Once you reach the line with "(571, 334) = (659, 299): white", transcribe it and every line after it to the end of the records, exactly, but not the pictures.
START Input material
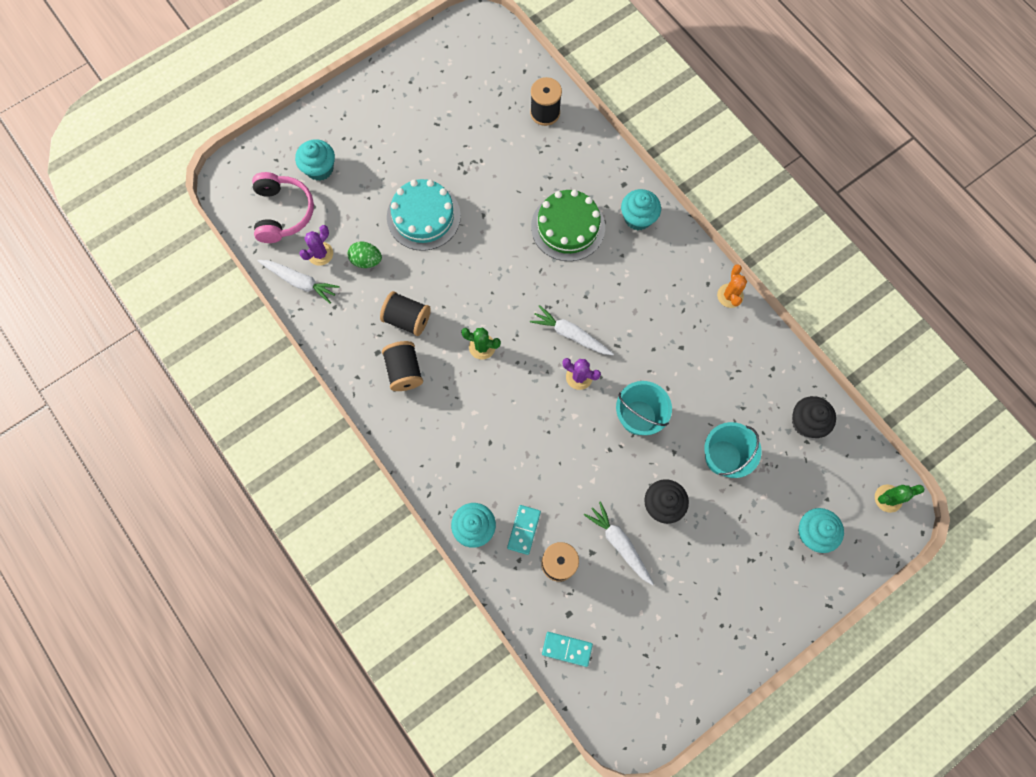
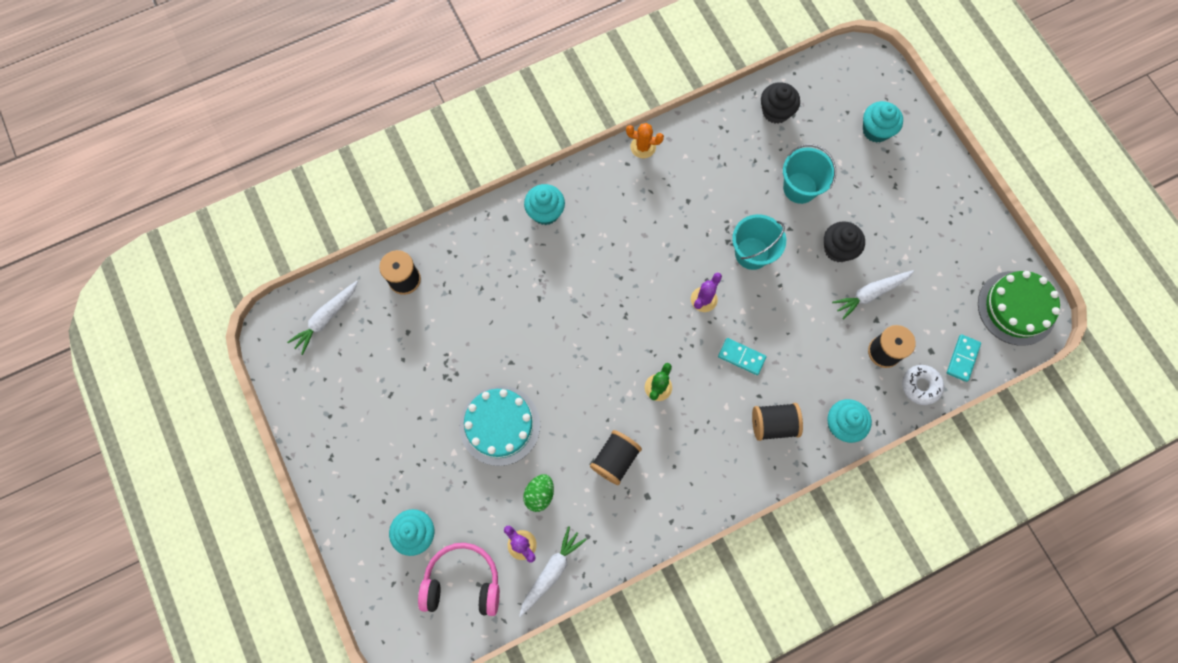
camera: 80 degrees left, 0 degrees up
(404, 371) = (672, 470): black spool -> black spool (773, 424)
(523, 529) = (849, 378): turquoise domino -> turquoise domino (741, 357)
(528, 605) = (920, 386): none -> white donut
(568, 227) = (542, 280): green cake -> green cake (1016, 308)
(571, 334) = (659, 299): white carrot -> white carrot (326, 318)
(888, 498) = (852, 64): green cactus -> none

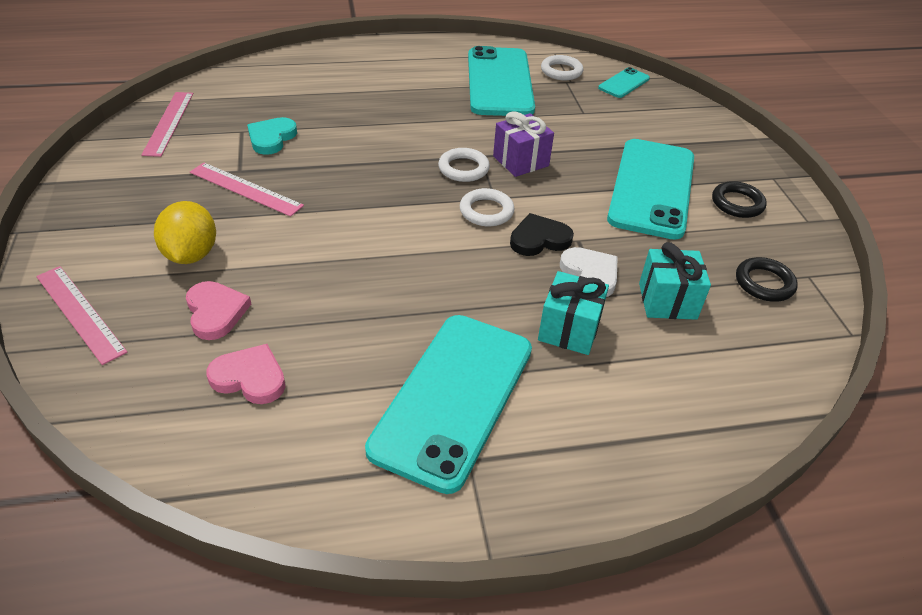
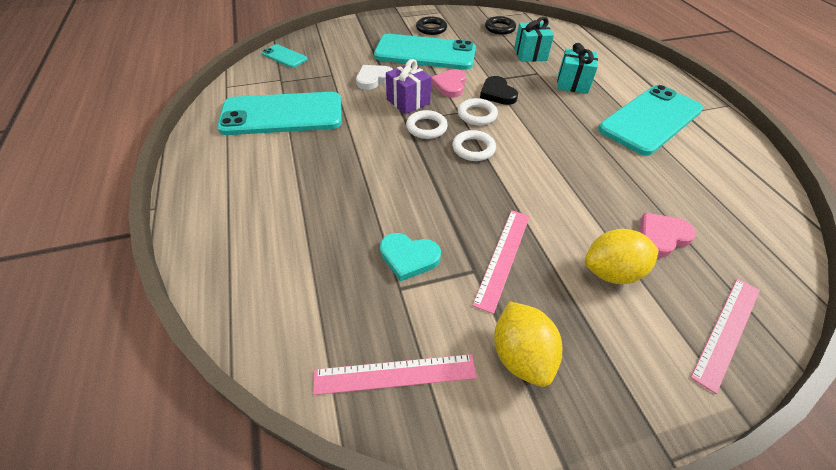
camera: 95 degrees left, 5 degrees up
(144, 179) = (521, 355): none -> yellow lemon
(250, 377) = (702, 203): pink heart -> pink heart (450, 85)
(453, 398) = (650, 120): turquoise phone -> turquoise phone turned 60 degrees counterclockwise
(561, 71) = (262, 83): white ring -> white ring (473, 148)
(590, 274) = (521, 76): white heart -> white heart (374, 79)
END Input material
Exercise answer:
(571, 334) = (659, 299): white carrot -> white carrot (326, 318)
(888, 498) = (852, 64): green cactus -> none

camera: 95 degrees left, 5 degrees up
(144, 179) = (521, 355): none -> yellow lemon
(250, 377) = (702, 203): pink heart -> pink heart (450, 85)
(453, 398) = (650, 120): turquoise phone -> turquoise phone turned 60 degrees counterclockwise
(561, 71) = (262, 83): white ring -> white ring (473, 148)
(590, 274) = (521, 76): white heart -> white heart (374, 79)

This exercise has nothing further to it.